→ **REQUIREMENT**: Give the data again exactly, without images.

→ **DATA EXTRACT**:

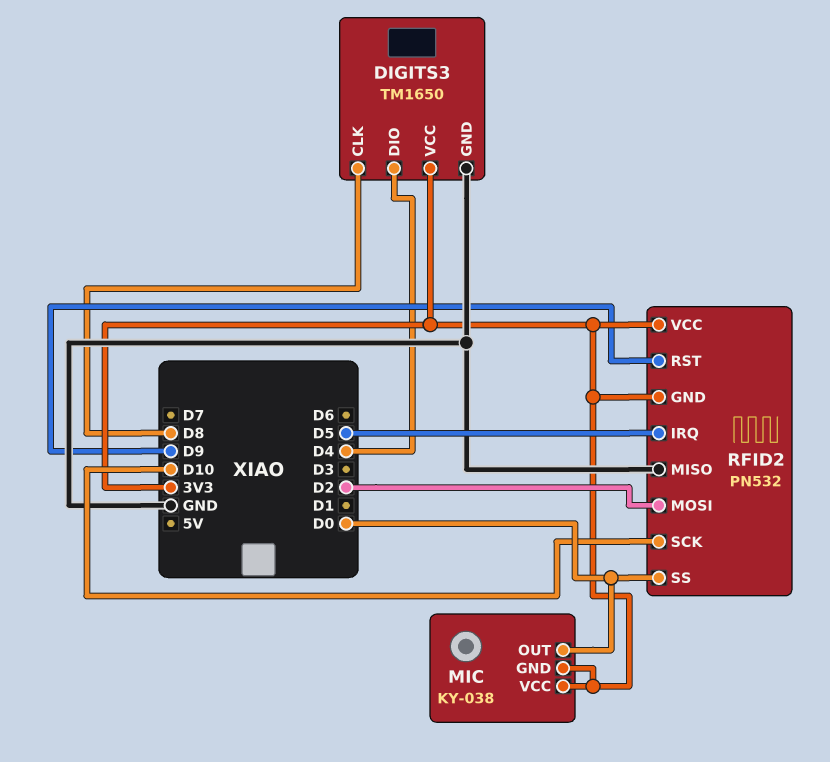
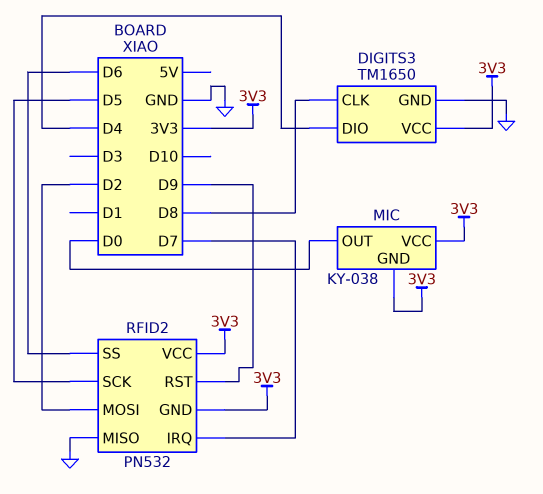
RFID2 pin IRQ: D5 -> D7
RFID2 pin SCK: D10 -> D5
RFID2 pin SS: D0 -> D6

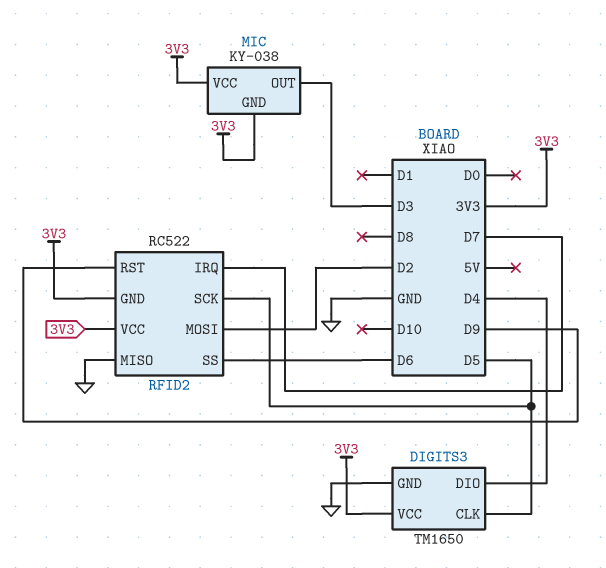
DIGITS3 pin CLK: D8 -> D5
MIC pin OUT: D0 -> D3
RFID2: PN532 -> RC522

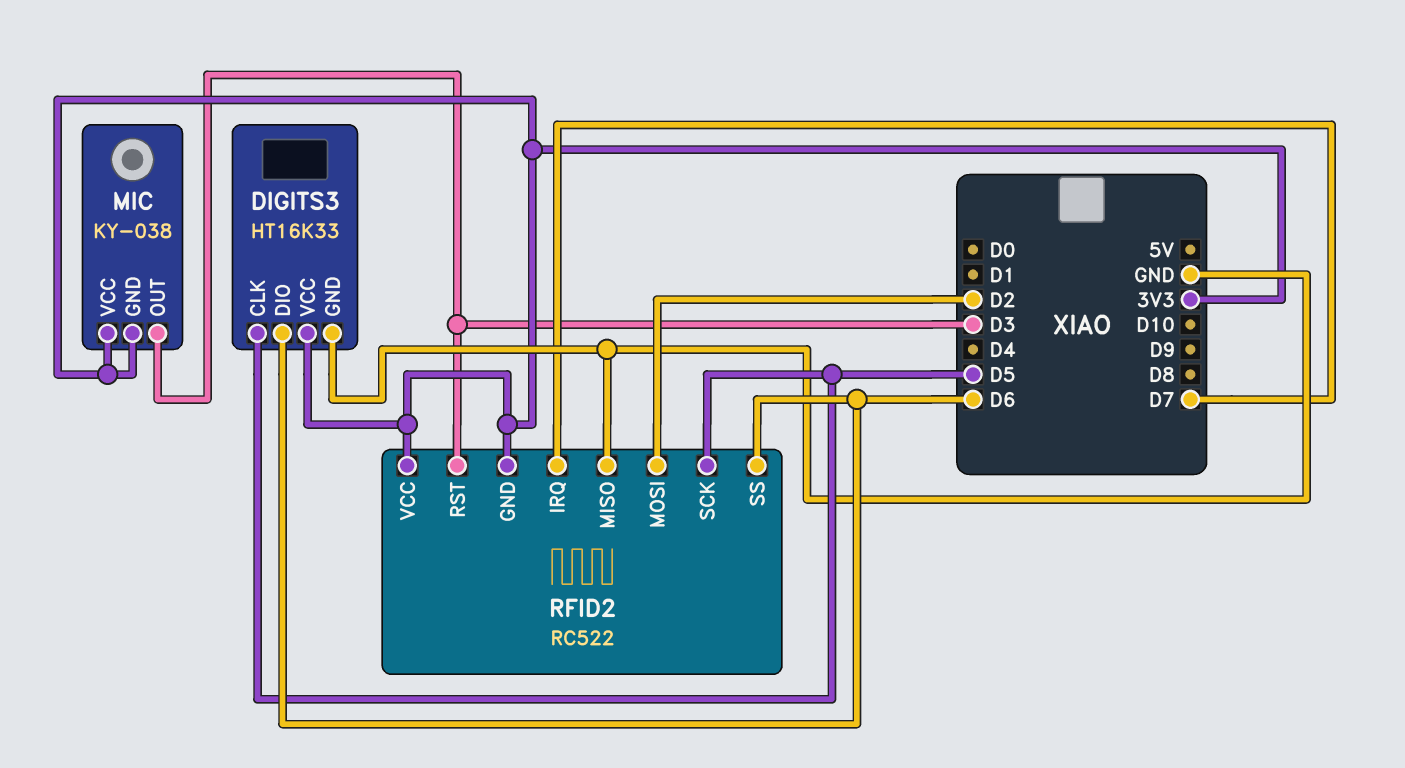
DIGITS3: TM1650 -> HT16K33
DIGITS3 pin DIO: D4 -> D6
RFID2 pin RST: D9 -> D3

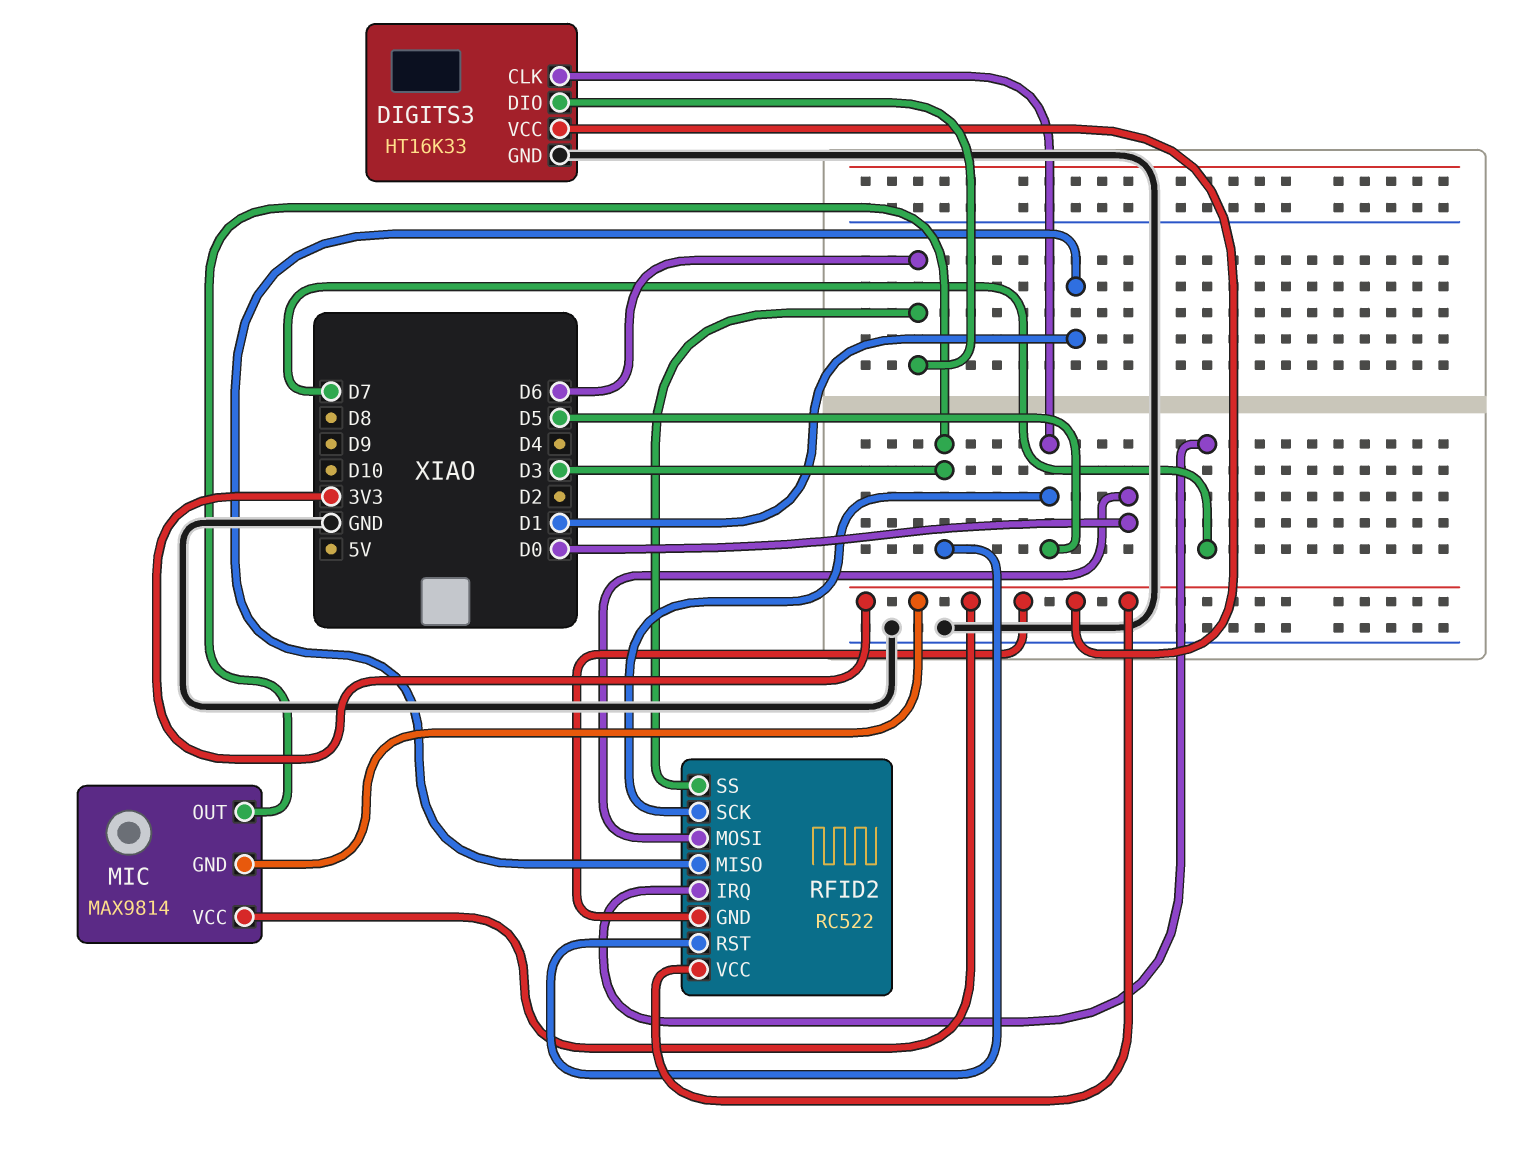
MIC: KY-038 -> MAX9814
RFID2 pin MISO: GND -> D1
RFID2 pin MOSI: D2 -> D0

→ **ANSWER TO THIS PROBLEM**:
RFID2 pin IRQ: D5 -> D7
RFID2 pin SCK: D10 -> D5
RFID2 pin SS: D0 -> D6

DIGITS3 pin CLK: D8 -> D5
MIC pin OUT: D0 -> D3
RFID2: PN532 -> RC522

DIGITS3: TM1650 -> HT16K33
DIGITS3 pin DIO: D4 -> D6
RFID2 pin RST: D9 -> D3

MIC: KY-038 -> MAX9814
RFID2 pin MISO: GND -> D1
RFID2 pin MOSI: D2 -> D0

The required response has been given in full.